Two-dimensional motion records
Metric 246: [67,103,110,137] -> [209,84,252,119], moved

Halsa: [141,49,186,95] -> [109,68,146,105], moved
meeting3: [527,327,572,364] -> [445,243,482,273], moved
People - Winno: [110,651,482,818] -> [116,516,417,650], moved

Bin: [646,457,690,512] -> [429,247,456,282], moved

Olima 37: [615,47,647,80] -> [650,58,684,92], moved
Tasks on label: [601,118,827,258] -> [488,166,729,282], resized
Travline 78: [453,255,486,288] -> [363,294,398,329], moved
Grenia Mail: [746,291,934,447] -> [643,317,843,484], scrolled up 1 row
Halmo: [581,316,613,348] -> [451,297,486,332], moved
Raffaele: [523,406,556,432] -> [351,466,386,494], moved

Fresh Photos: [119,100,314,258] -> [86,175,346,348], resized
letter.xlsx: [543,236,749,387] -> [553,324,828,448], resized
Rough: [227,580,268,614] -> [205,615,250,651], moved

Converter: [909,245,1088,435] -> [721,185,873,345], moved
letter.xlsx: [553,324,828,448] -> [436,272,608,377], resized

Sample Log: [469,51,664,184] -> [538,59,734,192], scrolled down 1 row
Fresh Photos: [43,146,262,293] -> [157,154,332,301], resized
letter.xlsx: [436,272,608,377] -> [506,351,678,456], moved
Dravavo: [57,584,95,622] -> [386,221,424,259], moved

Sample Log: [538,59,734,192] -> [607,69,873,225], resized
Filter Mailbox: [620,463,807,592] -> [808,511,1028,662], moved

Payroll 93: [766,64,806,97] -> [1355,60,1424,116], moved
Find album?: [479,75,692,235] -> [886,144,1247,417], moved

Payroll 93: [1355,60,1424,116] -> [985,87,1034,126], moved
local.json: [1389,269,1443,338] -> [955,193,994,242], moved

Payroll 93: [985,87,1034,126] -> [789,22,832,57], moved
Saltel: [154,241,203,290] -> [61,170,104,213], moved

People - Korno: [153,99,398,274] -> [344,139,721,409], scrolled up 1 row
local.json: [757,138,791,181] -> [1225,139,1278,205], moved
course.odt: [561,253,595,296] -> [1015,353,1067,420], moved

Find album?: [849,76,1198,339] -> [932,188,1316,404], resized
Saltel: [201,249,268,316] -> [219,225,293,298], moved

* [Requirement]:
Provide a faithful, complete copy of the entries above.

* [Answer box]:
Metric 246: [67,103,110,137] -> [209,84,252,119], moved

Halsa: [141,49,186,95] -> [109,68,146,105], moved
meeting3: [527,327,572,364] -> [445,243,482,273], moved
People - Winno: [110,651,482,818] -> [116,516,417,650], moved

Bin: [646,457,690,512] -> [429,247,456,282], moved

Olima 37: [615,47,647,80] -> [650,58,684,92], moved
Tasks on label: [601,118,827,258] -> [488,166,729,282], resized
Travline 78: [453,255,486,288] -> [363,294,398,329], moved
Grenia Mail: [746,291,934,447] -> [643,317,843,484], scrolled up 1 row
Halmo: [581,316,613,348] -> [451,297,486,332], moved
Raffaele: [523,406,556,432] -> [351,466,386,494], moved

Fresh Photos: [119,100,314,258] -> [86,175,346,348], resized
letter.xlsx: [543,236,749,387] -> [553,324,828,448], resized
Rough: [227,580,268,614] -> [205,615,250,651], moved

Converter: [909,245,1088,435] -> [721,185,873,345], moved
letter.xlsx: [553,324,828,448] -> [436,272,608,377], resized

Sample Log: [469,51,664,184] -> [538,59,734,192], scrolled down 1 row
Fresh Photos: [43,146,262,293] -> [157,154,332,301], resized
letter.xlsx: [436,272,608,377] -> [506,351,678,456], moved
Dravavo: [57,584,95,622] -> [386,221,424,259], moved

Sample Log: [538,59,734,192] -> [607,69,873,225], resized
Filter Mailbox: [620,463,807,592] -> [808,511,1028,662], moved

Payroll 93: [766,64,806,97] -> [1355,60,1424,116], moved
Find album?: [479,75,692,235] -> [886,144,1247,417], moved

Payroll 93: [1355,60,1424,116] -> [985,87,1034,126], moved
local.json: [1389,269,1443,338] -> [955,193,994,242], moved

Payroll 93: [985,87,1034,126] -> [789,22,832,57], moved
Saltel: [154,241,203,290] -> [61,170,104,213], moved

People - Korno: [153,99,398,274] -> [344,139,721,409], scrolled up 1 row
local.json: [757,138,791,181] -> [1225,139,1278,205], moved
course.odt: [561,253,595,296] -> [1015,353,1067,420], moved

Find album?: [849,76,1198,339] -> [932,188,1316,404], resized
Saltel: [201,249,268,316] -> [219,225,293,298], moved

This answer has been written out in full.